Written instruction :: Please tally the lines below that contain the string "kern", with case counting, and give only the number.
## Start Records for this task
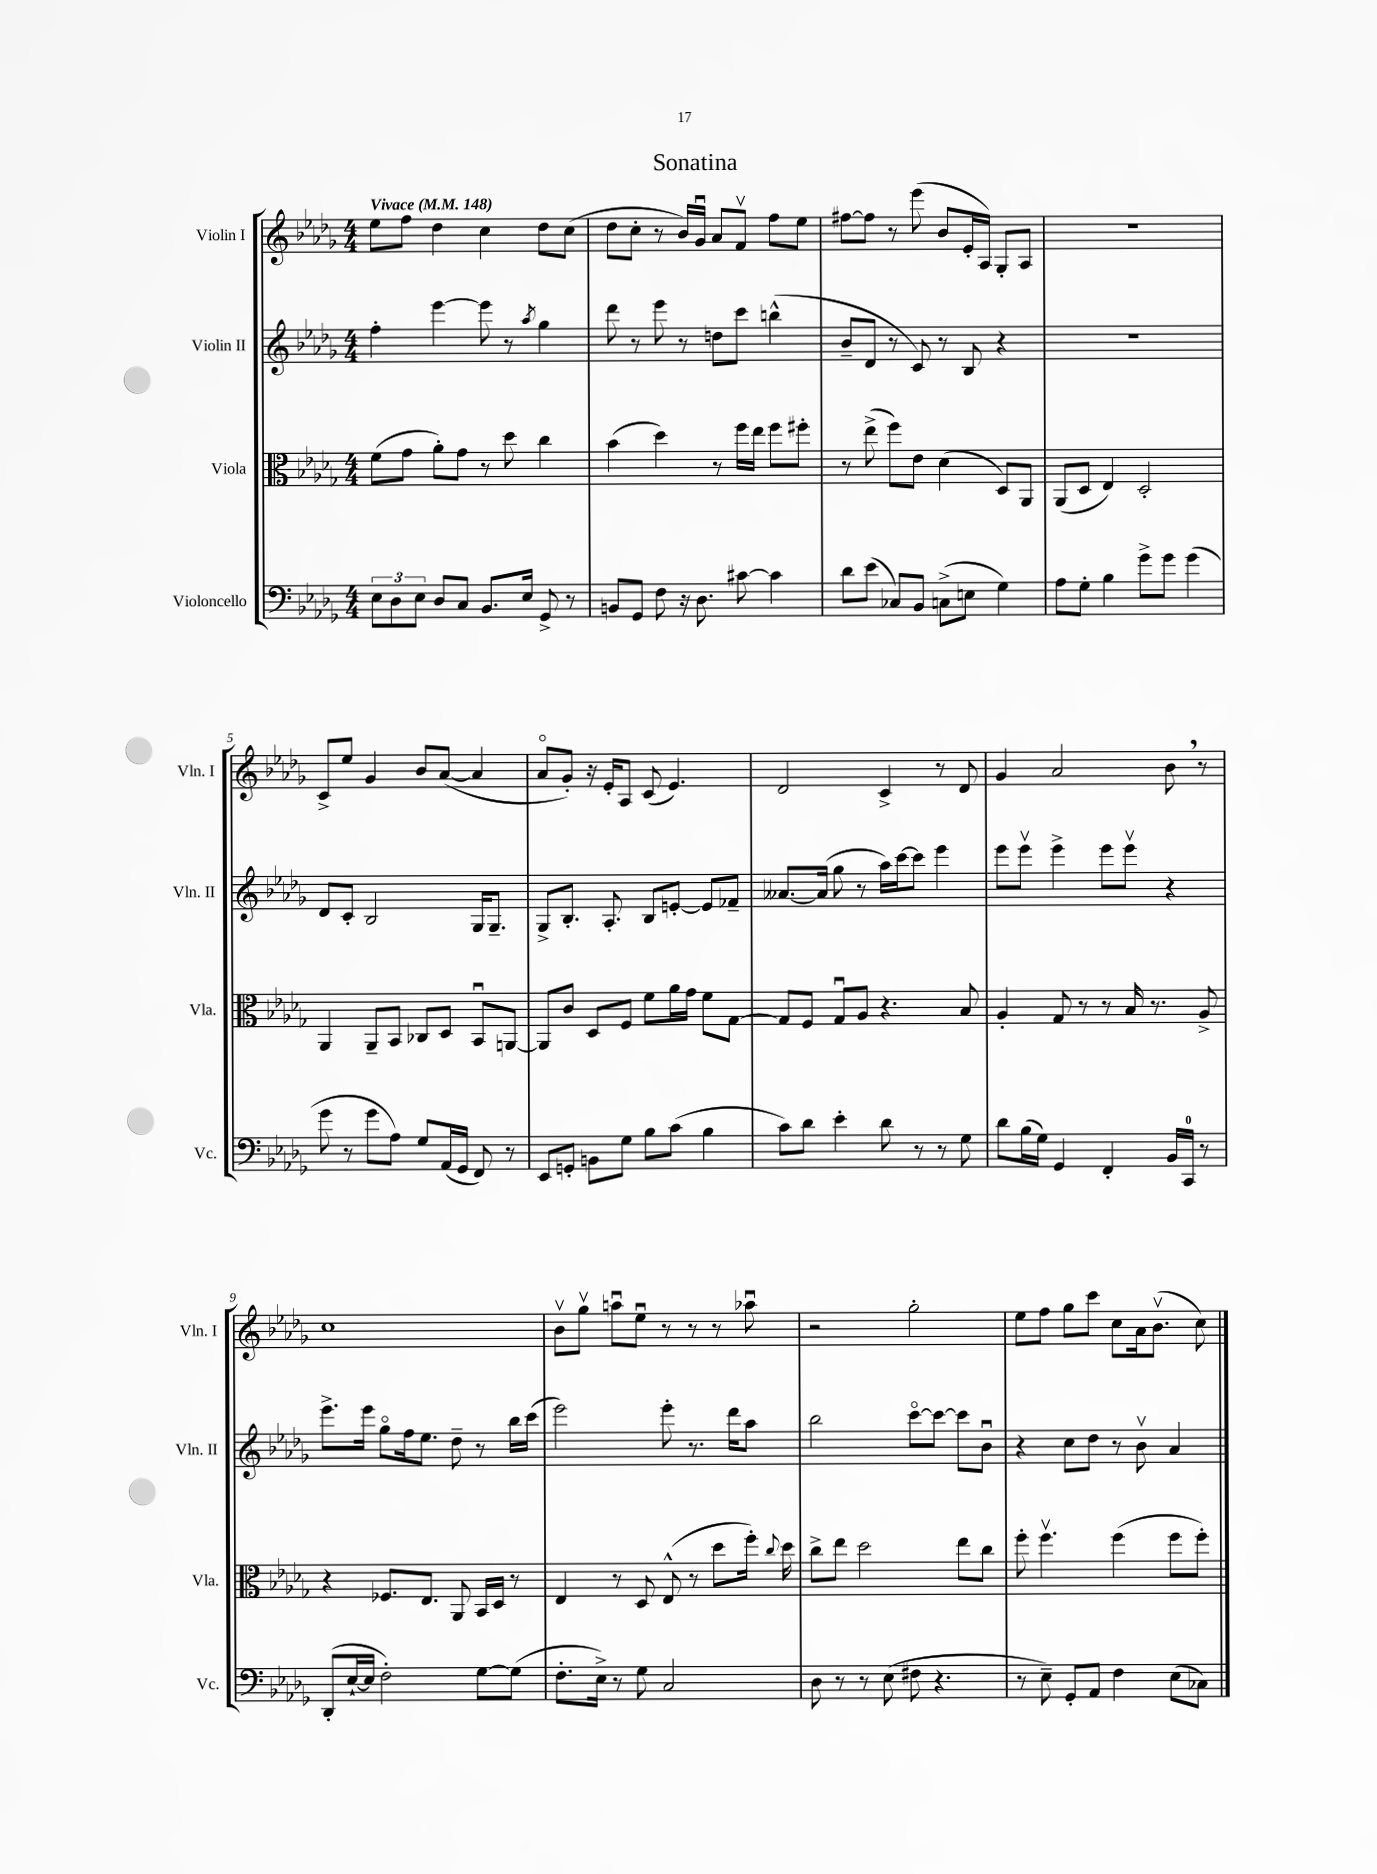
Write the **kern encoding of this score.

**kern	**kern	**kern	**kern
*staff4	*staff3	*staff2	*staff1
*clefF4	*clefC3	*clefG2	*clefG2
*k[b-e-a-d-g-]	*k[b-e-a-d-g-]	*k[b-e-a-d-g-]	*k[b-e-a-d-g-]
*M4/4	*M4/4	*M4/4	*M4/4
*MM148	*MM148	*MM148	*MM148
12E-\L	(8f\L	4ff'\	8ee-\L
12D-\	.	.	.
.	8g-\J	.	8ff\J
12E-\J	.	.	.
8D-/L	8a-'\L)	[4eee-\	4dd-\
8C/J	8g-\J	.	.
8.BB-/L	8r	8eee-\]	4cc\
.	8dd-\	8r	.
16E-/Jk	.	.	.
.	.	8qaa-/	.
8GG-^/	4cc\	4gg-\	8dd-\L
8r	.	.	(8cc\J
=	=	=	=
8BB/L	(4b-\	8ddd-\	8dd-\L
8GG-/J	.	8r	8cc'\J
8F\	4dd-\)	8eee-\	8r
16r	.	8r	16b-/LL)
8.D-\	.	.	16g-u/JJ
.	8r	8dd\L	8a-/L
[8c#\	16ff\LL	8ccc\J	8fv/J
.	16ee-\JJ	.	.
4c#\]	8ff\L	(4bb^^\	8ff\L
.	8ff#'\J	.	8ee-\J
=	=	=	=
8d-\L	8r	8b-~/L	[8ff#\L
(8e-\J	(8ee-^\	8d-/J	8ff#\]J
8C-/L)	8ff\L)	8r	8r
8BB-/J	8e-\J	8c/)	(8eee-\
(8C^\L	(4d-\	8r	8b-/L
8E\J	.	8B-/	16e-'/L
.	.	.	16A-/JJ)
4G-\)	8D-/L)	4r	8G-'/L
.	8AA-/J	.	8A-/J
=	=	=	=
8A-\L	(8AA-/L	1r	1r
8G-'\J	8D-/J	.	.
4B-\	4E-/)	.	.
8g-^\L	2D-'/	.	.
8g-\J	.	.	.
(4g-\	.	.	.
=	=	=	=
8g-\	4AA-/	8d-/L	8c^/L
8r	.	8c'/J	8ee-/J
8g-\L	8AA-~/L	2B-/	4g-/
8A-\J)	8BB-/J	.	.
8G-/L	8C-/L	.	8b-/L
(16AA-/L	8D-/J	.	([8a-/J
16GG-/JJ	.	.	.
8FF/)	8BB-u/L	16G-/LK	4a-/]
.	.	8.G-~/J	.
8r	[8AA/J	.	.
=	=	=	=
8EE-/L	8AA/]L	8G-^/L	8a-o/L
8GG'/J	8c/J	8.B-'/J	8g-'/J)
8BB\L	8D-/L	.	16r
.	.	8.A-'/	16e-'/LK
8G-\J	8F/J	.	8A-/J
8B-\L	8f\L	8B-/L	(8c/
(8c\J	16a-\L	[8e'/J	4.e-/)
.	16g-\JJ	.	.
4B-\	8f\L	8e/]L	.
.	[8G-\J	8f-~/J	.
=	=	=	=
8c\L)	8G-/]L	[8.a--/L	2d-/
8d-\J	8F/J	.	.
.	.	(16a--/]Jk	.
4e-'\	8G-u/L	8gg-\	.
.	8A-/J	8r	.
8d-\	4.r	16aa-\LL)	4c^/
.	.	[16ccc\J	.
8r	.	8ccc\]J	.
8r	.	4eee-\	8r
8G-\	8B-/	.	8d-/
=	=	=	=
8d-\L	4A-'/	8eee-\L	4g-/
(16B-\L	.	8eee-v\J	.
16G-\JJ)	.	.	.
4GG-/	8G-/	4eee-^\	2a-/
.	8r	.	.
4FF'/	8r	8eee-\L	.
.	16B-/	8eee-v\J	.
.	8.r	.	.
16BB-/LL	.	4r	8b-\
16CC/JJ	.	.	.
8r	8A-^/	.	8r
=	=	=	=
(8DD-'/L	4r	8.eee-^\L	1cc
[16E-`/L	.	.	.
16E-/]JJ	.	16eee-\Jk	.
2F'\)	8.F-/L	8gg-o\L	.
.	.	16ff\k	.
.	8.E-/J	8.ee-\J	.
.	8AA-/	8dd-~\	.
[8G-\L	16BB-/LL	8r	.
.	16D-/JJ	.	.
(8G-\]J	8r	16bb-\LL	.
.	.	(16ccc\JJ	.
=	=	=	=
8.F'\L	4E-/	2eee-\)	8b-v\L
.	.	.	8gg-v\J
16E-^\Jk)	.	.	.
8r	8r	.	8aau\L
8G-\	8D-/	.	8ee-u\J
2C/	(8E-^^/	8eee-'\	8r
.	8r	8.r	8r
.	8dd-\L	.	8r
.	.	16ddd-\LK	.
.	16ff'\Jk)	8aa-\J	8aa-u\
.	8qqcc/	.	.
.	16dd-\	.	.
=	=	=	=
8D-\	8cc^\L	2bb-\	2r
8r	8ee-\J	.	.
8r	2dd-\	.	.
(8E-\	.	.	.
8F#\	.	[8ccco\L	2gg-'\
4.r	.	8ccc\_J	.
.	8ee-\L	8ccc\]L	.
.	8cc\J	8b-u\J	.
=	=	=	=
8r	8ff'\	4r	8ee-\L
8E-~\)	4.ffv\	.	8ff\J
8GG-'/L	.	8cc\L	8gg-\L
8AA-/J	.	8dd-\J	8ccc\J
4F\	(4ff\	8r	8cc\L
.	.	8b-v\	16a-\k
.	.	.	(8.b-v\J
(8E-\L	8ff\L	4a-/	.
8C-\J)	8ff'\J)	.	8cc\)
==	==	==	==
*-	*-	*-	*-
## End Records for this task
Expected output :: 2